::: Information provided

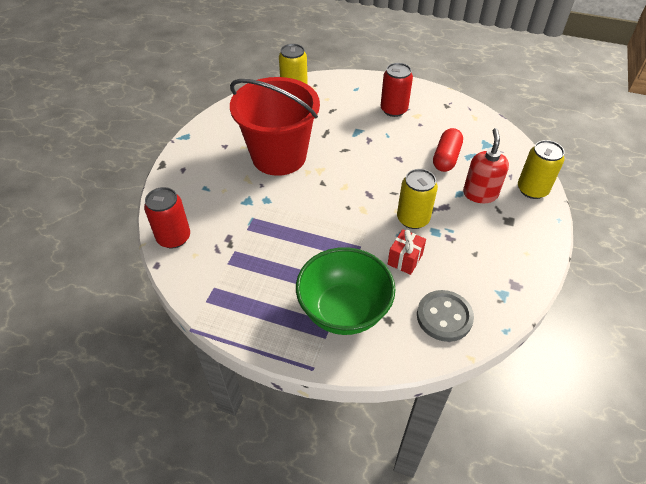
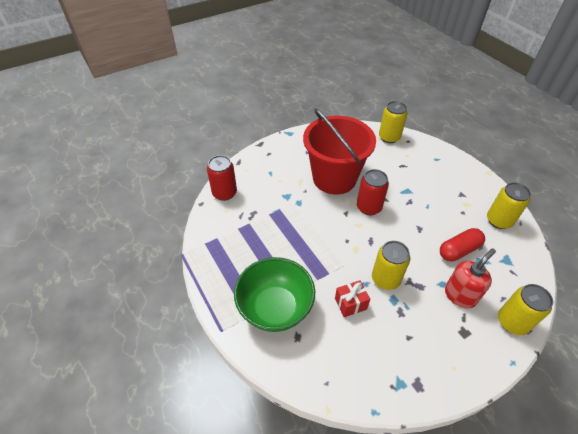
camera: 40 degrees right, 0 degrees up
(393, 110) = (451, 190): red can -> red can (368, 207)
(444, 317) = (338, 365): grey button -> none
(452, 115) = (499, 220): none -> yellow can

::::::

* [Task prompt]:
Wherever a picture appears in the data, please drop it and retype the rest exactly.

* [Task solution]:
camera: 40 degrees right, 0 degrees up
(393, 110) = (451, 190): red can -> red can (368, 207)
(444, 317) = (338, 365): grey button -> none
(452, 115) = (499, 220): none -> yellow can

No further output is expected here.